## What to produce
The answer is all of the data repeated exactly, with each picture omitted.
Dataset entries Start Marker
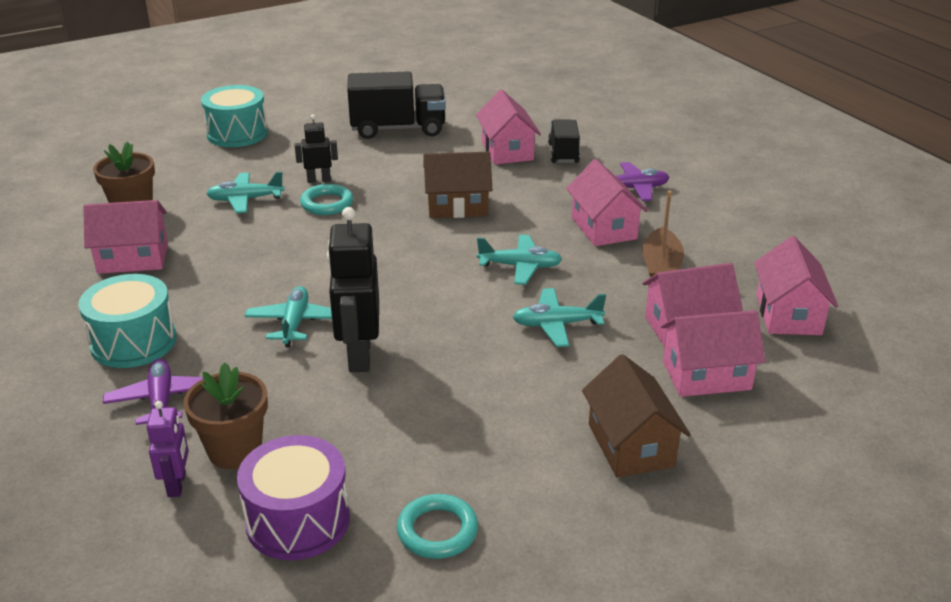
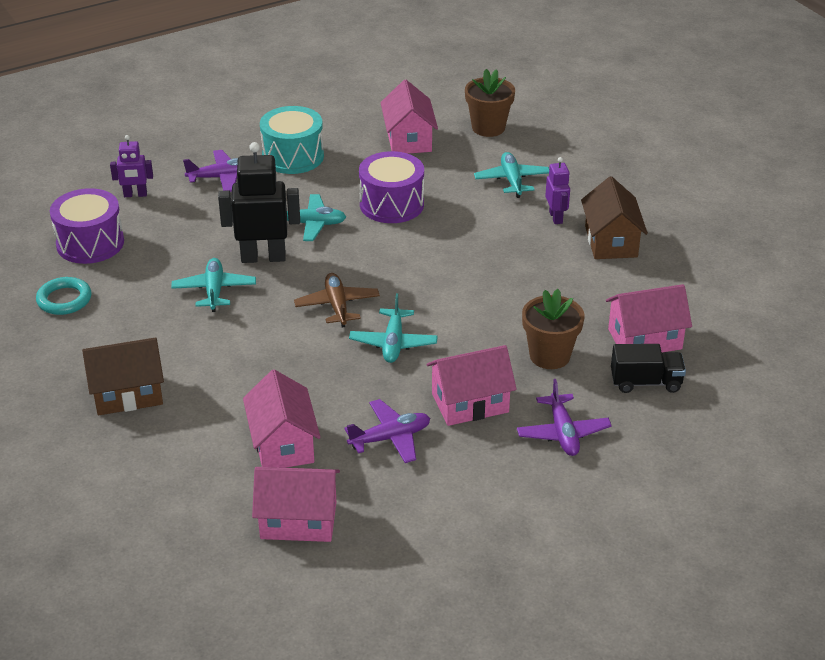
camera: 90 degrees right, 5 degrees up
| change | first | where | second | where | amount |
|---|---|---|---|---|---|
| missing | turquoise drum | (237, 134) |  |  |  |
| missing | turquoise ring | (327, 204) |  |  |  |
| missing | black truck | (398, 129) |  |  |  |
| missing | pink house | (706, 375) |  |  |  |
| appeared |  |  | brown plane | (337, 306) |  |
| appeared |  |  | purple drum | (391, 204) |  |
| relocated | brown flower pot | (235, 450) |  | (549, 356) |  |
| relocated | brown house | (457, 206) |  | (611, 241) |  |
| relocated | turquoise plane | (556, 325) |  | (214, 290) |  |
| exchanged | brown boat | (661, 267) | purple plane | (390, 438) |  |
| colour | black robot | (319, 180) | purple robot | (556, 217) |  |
Dataset entries End Marker
## Completed exercise
camera: 90 degrees right, 5 degrees up
| change | first | where | second | where | amount |
|---|---|---|---|---|---|
| missing | turquoise drum | (237, 134) |  |  |  |
| missing | turquoise ring | (327, 204) |  |  |  |
| missing | black truck | (398, 129) |  |  |  |
| missing | pink house | (706, 375) |  |  |  |
| appeared |  |  | brown plane | (337, 306) |  |
| appeared |  |  | purple drum | (391, 204) |  |
| relocated | brown flower pot | (235, 450) |  | (549, 356) |  |
| relocated | brown house | (457, 206) |  | (611, 241) |  |
| relocated | turquoise plane | (556, 325) |  | (214, 290) |  |
| exchanged | brown boat | (661, 267) | purple plane | (390, 438) |  |
| colour | black robot | (319, 180) | purple robot | (556, 217) |  |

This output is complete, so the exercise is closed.